**Exercise:**
From the first line to the last, restate every record word for word, leaving out the pictures.

**Source information:**
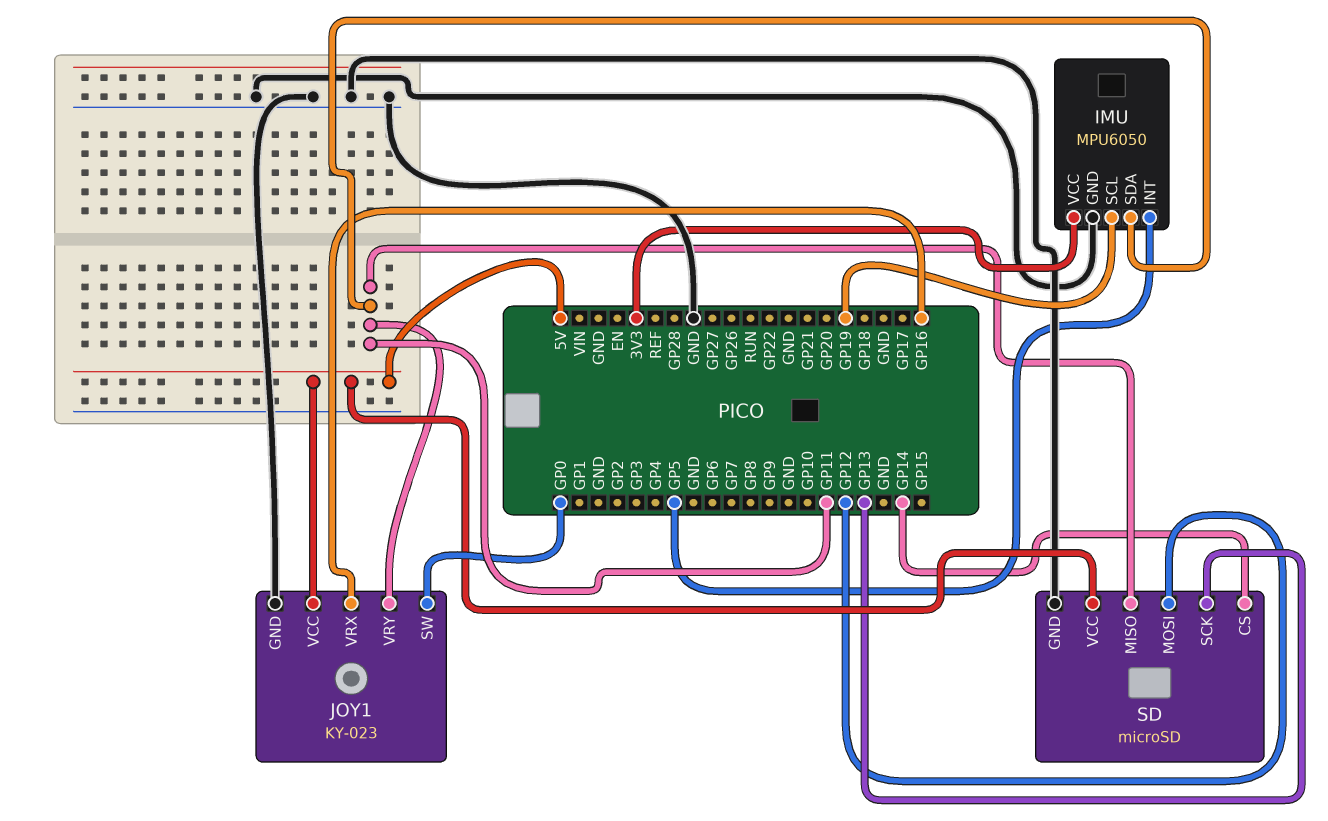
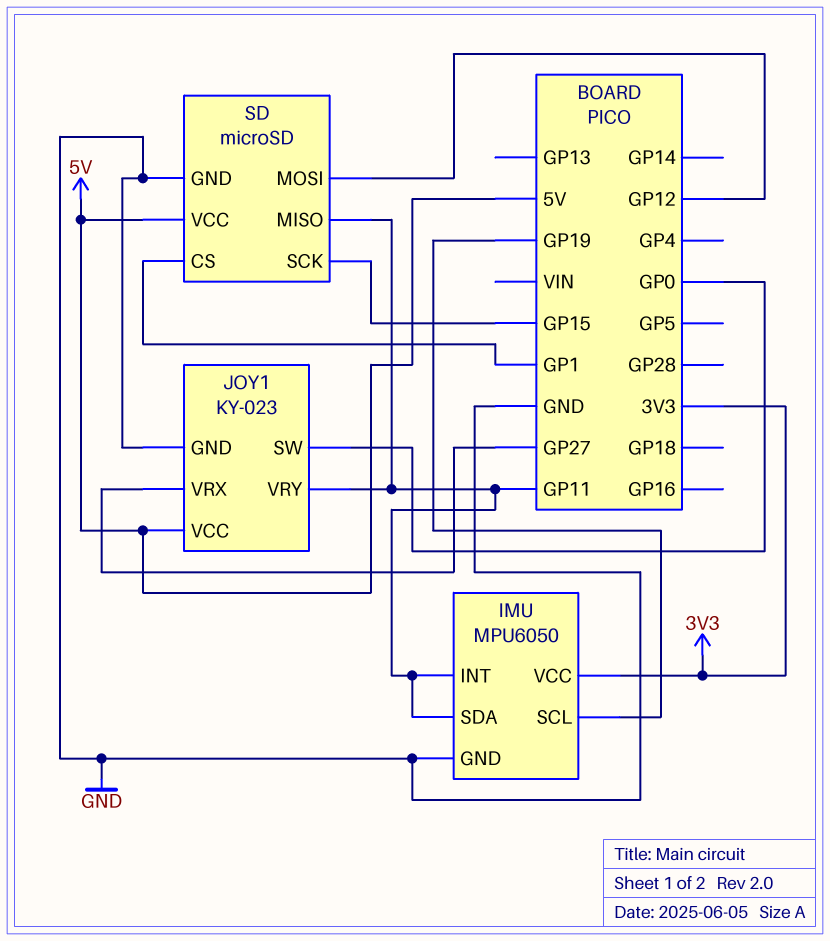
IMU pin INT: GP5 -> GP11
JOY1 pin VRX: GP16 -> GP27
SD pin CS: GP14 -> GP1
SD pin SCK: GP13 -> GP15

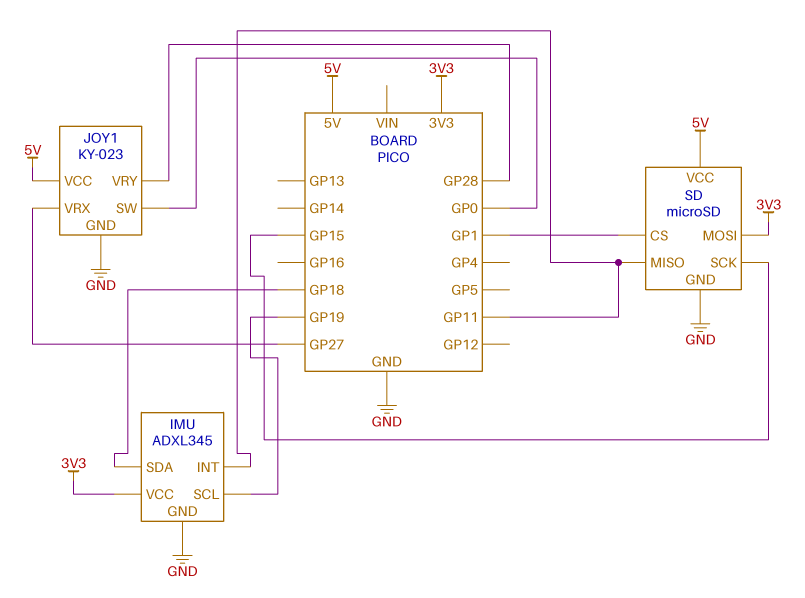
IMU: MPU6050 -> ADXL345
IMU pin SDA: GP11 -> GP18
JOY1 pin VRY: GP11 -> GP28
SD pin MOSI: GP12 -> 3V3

**Task solution:**
IMU pin INT: GP5 -> GP11
JOY1 pin VRX: GP16 -> GP27
SD pin CS: GP14 -> GP1
SD pin SCK: GP13 -> GP15

IMU: MPU6050 -> ADXL345
IMU pin SDA: GP11 -> GP18
JOY1 pin VRY: GP11 -> GP28
SD pin MOSI: GP12 -> 3V3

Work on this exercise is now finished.